OBIETTIVO
Estragga dai dati e trascriva tali e quali le righe che iniziano con quella contenente "(under ~8 m) are not labelled." e terminano con quella contenente "road 8 (unclassified): [(0,226),(100,295)]", entrambe incluse.

DATI FORNITI
──────────────────────────────

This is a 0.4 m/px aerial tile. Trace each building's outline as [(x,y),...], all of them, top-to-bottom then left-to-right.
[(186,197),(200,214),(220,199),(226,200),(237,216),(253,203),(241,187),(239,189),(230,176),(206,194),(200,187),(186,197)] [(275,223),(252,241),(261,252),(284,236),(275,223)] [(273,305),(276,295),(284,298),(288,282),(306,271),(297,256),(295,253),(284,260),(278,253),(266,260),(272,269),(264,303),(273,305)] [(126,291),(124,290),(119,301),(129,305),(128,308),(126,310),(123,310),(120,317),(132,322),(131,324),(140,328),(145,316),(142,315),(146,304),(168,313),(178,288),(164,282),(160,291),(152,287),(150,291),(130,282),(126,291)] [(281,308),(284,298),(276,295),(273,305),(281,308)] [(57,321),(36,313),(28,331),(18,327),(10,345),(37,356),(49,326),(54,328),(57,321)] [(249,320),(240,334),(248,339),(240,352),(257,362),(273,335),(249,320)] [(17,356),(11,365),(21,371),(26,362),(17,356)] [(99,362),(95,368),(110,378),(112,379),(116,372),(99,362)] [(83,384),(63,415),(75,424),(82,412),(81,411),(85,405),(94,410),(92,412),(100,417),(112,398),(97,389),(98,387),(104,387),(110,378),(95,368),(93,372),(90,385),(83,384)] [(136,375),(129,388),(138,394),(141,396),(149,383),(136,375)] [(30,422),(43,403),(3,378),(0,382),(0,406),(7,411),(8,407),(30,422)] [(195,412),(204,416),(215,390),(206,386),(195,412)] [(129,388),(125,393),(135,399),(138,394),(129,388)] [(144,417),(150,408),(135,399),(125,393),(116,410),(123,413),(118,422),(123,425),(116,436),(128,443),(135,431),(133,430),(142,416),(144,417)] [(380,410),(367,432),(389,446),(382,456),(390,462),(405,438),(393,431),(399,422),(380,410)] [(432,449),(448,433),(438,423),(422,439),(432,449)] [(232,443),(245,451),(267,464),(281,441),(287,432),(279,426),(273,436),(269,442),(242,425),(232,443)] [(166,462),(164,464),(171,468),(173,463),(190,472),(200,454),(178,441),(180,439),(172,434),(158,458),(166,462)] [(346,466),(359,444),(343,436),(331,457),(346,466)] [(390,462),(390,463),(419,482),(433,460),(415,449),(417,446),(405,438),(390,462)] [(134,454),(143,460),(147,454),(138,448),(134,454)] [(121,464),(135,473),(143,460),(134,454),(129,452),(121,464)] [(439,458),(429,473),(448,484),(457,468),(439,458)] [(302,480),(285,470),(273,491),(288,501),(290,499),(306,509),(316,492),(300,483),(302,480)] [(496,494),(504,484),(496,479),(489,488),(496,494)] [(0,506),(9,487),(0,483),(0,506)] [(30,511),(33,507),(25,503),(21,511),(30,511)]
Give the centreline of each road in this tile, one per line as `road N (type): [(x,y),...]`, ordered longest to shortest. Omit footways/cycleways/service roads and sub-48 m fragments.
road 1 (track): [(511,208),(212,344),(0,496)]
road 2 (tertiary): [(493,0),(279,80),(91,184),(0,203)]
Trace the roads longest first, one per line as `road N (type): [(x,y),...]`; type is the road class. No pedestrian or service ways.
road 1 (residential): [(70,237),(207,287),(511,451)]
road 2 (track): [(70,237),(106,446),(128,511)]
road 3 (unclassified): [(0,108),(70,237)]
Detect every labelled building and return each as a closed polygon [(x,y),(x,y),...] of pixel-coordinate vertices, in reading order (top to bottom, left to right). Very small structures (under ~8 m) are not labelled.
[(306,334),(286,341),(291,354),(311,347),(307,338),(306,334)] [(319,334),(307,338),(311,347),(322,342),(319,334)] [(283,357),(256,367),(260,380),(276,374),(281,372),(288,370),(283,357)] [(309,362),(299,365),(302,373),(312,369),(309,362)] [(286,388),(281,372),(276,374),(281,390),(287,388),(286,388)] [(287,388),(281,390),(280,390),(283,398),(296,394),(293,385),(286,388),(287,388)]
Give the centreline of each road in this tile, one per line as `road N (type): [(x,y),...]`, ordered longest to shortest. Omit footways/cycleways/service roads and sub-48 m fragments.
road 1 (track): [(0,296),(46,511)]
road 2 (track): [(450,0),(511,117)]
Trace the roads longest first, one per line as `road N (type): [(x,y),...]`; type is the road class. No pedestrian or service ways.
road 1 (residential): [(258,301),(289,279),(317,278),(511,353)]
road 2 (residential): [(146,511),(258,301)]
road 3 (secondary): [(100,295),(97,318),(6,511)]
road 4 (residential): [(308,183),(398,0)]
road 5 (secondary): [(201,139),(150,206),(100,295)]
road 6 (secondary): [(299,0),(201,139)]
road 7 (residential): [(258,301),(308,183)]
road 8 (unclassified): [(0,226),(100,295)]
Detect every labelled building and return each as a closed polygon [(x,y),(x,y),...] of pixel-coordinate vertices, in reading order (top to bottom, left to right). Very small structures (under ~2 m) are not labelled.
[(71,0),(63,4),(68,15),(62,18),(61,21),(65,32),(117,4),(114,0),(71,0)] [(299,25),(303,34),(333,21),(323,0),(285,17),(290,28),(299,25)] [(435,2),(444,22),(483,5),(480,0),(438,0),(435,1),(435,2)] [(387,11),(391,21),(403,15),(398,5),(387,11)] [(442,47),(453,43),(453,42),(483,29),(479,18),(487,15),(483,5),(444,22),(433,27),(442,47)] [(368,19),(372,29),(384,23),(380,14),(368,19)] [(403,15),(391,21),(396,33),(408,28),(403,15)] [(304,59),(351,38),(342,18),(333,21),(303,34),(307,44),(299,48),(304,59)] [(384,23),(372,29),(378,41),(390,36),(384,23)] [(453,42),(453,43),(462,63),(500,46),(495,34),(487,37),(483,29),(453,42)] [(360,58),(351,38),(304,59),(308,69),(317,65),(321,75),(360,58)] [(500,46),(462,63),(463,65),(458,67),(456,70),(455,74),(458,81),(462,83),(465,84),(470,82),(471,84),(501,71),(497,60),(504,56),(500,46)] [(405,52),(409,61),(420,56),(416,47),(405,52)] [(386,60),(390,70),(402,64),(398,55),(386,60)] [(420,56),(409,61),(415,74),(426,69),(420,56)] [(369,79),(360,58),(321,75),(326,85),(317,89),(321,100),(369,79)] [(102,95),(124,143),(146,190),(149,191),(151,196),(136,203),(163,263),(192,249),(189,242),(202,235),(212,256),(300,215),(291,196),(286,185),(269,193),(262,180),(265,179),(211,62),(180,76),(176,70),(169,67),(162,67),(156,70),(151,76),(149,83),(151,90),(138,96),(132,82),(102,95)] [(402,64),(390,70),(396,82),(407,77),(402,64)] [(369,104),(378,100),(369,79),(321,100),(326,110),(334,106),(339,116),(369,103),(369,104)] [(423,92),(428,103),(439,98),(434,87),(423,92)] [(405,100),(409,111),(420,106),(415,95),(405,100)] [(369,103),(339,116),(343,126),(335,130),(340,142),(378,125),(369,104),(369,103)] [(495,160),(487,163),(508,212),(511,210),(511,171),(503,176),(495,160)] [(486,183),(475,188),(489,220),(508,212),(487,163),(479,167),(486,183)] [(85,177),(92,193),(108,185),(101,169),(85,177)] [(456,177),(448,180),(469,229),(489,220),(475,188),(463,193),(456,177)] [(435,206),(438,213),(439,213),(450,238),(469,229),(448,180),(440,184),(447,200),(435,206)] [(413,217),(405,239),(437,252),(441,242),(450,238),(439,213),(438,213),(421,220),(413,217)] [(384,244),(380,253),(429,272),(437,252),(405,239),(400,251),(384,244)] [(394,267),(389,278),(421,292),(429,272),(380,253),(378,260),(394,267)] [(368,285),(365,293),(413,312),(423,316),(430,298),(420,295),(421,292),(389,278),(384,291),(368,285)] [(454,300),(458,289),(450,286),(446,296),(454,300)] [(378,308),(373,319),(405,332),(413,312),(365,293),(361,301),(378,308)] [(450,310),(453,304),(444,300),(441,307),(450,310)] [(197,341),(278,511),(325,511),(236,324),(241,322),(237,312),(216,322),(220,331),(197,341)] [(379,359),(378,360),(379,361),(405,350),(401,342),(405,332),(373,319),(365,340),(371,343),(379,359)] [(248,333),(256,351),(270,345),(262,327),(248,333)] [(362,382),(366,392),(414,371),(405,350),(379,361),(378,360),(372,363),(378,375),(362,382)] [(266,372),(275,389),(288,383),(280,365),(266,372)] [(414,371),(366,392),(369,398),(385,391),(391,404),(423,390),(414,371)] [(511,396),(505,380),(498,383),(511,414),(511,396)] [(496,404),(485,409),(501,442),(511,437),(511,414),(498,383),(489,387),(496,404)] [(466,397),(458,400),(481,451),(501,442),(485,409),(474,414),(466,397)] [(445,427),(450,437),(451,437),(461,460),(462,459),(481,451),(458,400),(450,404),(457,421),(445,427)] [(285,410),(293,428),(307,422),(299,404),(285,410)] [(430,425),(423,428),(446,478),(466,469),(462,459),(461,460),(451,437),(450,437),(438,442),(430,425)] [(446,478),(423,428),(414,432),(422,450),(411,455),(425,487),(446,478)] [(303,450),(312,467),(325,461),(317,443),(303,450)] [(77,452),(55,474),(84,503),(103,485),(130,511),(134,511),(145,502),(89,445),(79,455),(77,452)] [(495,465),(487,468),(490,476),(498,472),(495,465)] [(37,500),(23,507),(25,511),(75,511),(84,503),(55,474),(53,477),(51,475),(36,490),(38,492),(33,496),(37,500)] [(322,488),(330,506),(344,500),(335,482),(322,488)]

──────────────────────────────

ESERCIZIO SVOLTO
Detect every labelled building and return each as a closed polygon [(x,y),(x,y),...] of pixel-coordinate vertices, in reading order (top to bottom, left to right). Very small structures (under ~8 m) are not labelled.
[(306,334),(286,341),(291,354),(311,347),(307,338),(306,334)] [(319,334),(307,338),(311,347),(322,342),(319,334)] [(283,357),(256,367),(260,380),(276,374),(281,372),(288,370),(283,357)] [(309,362),(299,365),(302,373),(312,369),(309,362)] [(286,388),(281,372),(276,374),(281,390),(287,388),(286,388)] [(287,388),(281,390),(280,390),(283,398),(296,394),(293,385),(286,388),(287,388)]
Give the centreline of each road in this tile, one per line as `road N (type): [(x,y),...]`, ordered longest to shortest. Omit footways/cycleways/service roads and sub-48 m fragments.
road 1 (track): [(0,296),(46,511)]
road 2 (track): [(450,0),(511,117)]
Trace the roads longest first, one per line as `road N (type): [(x,y),...]`; type is the road class. No pedestrian or service ways.
road 1 (residential): [(258,301),(289,279),(317,278),(511,353)]
road 2 (residential): [(146,511),(258,301)]
road 3 (secondary): [(100,295),(97,318),(6,511)]
road 4 (residential): [(308,183),(398,0)]
road 5 (secondary): [(201,139),(150,206),(100,295)]
road 6 (secondary): [(299,0),(201,139)]
road 7 (residential): [(258,301),(308,183)]
road 8 (unclassified): [(0,226),(100,295)]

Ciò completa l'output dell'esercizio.